__ASSIGNMENT__: From the entries below, return exactly the lines beginning at the one that contains "camera: 25 degrees left, 20 degrees down" and ending at the one that contains "(506, 283) = (557, 328): grey cone -> none", both of them included, and only those lines.

__LISTED ENTRIES__:
***
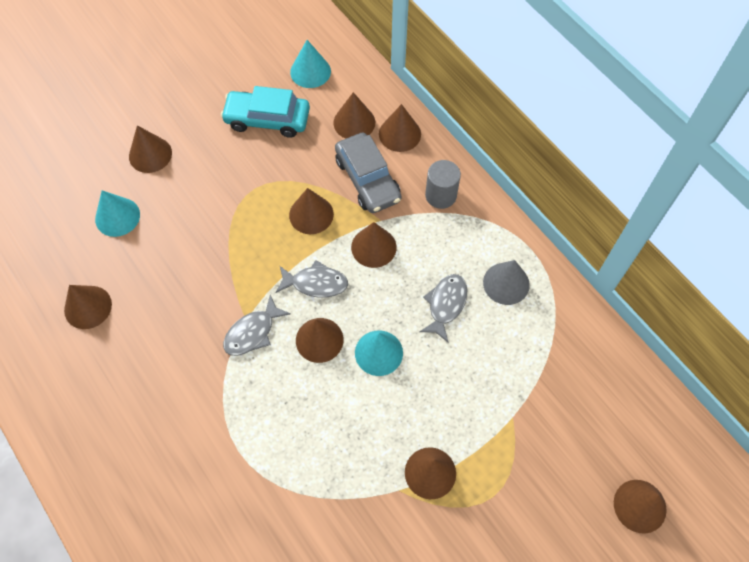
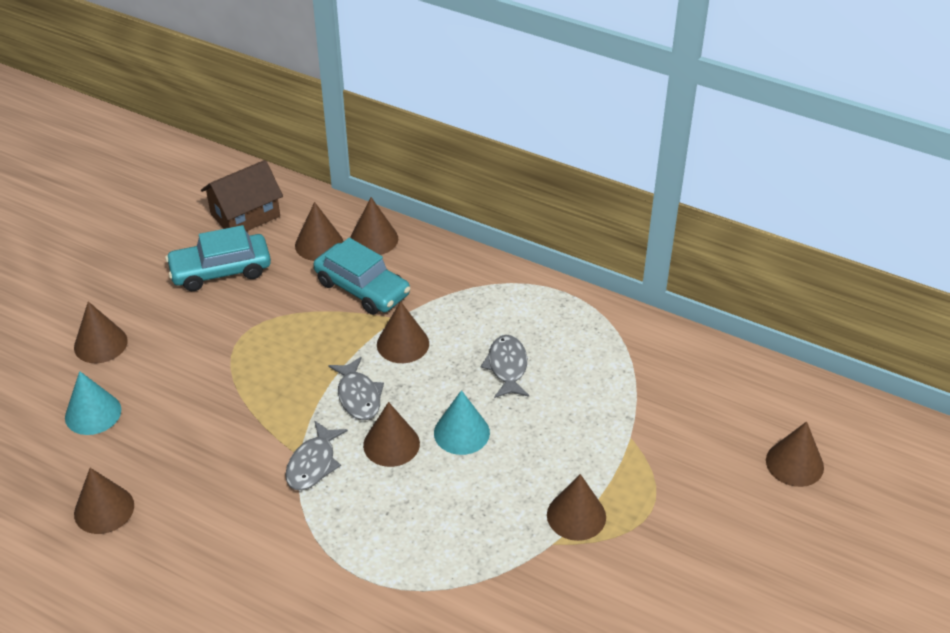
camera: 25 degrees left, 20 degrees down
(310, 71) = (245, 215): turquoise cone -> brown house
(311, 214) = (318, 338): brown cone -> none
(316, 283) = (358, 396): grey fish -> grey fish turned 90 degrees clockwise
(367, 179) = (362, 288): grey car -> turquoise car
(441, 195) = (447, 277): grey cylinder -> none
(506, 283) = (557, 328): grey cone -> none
***
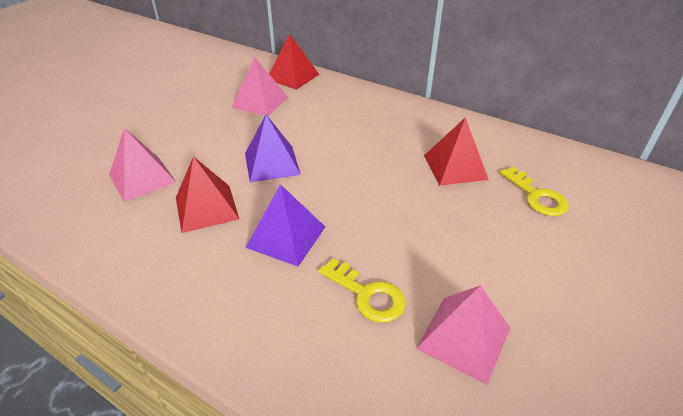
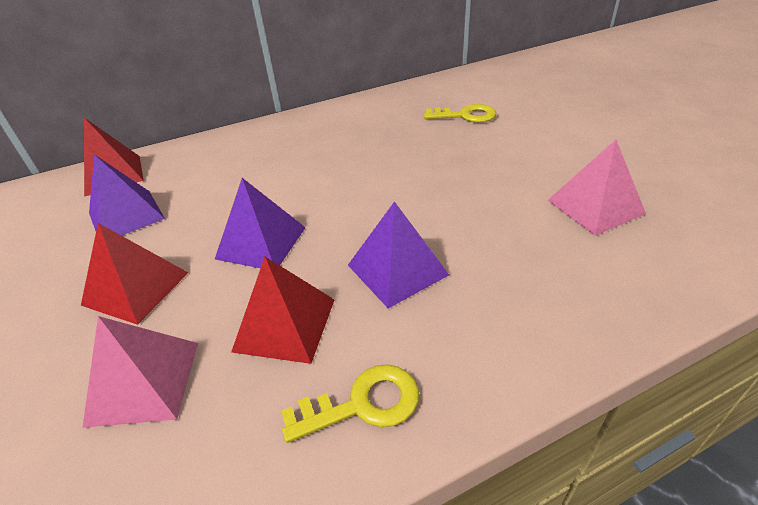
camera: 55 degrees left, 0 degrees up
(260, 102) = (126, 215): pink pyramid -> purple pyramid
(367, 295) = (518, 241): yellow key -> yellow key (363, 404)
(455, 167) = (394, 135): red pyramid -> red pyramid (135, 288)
***
__SOLUTION BELOW__:
camera: 25 degrees left, 20 degrees down
(310, 71) = (245, 215): turquoise cone -> brown house
(311, 214) = (318, 338): brown cone -> none
(316, 283) = (358, 396): grey fish -> grey fish turned 90 degrees clockwise
(367, 179) = (362, 288): grey car -> turquoise car
(441, 195) = (447, 277): grey cylinder -> none
(506, 283) = (557, 328): grey cone -> none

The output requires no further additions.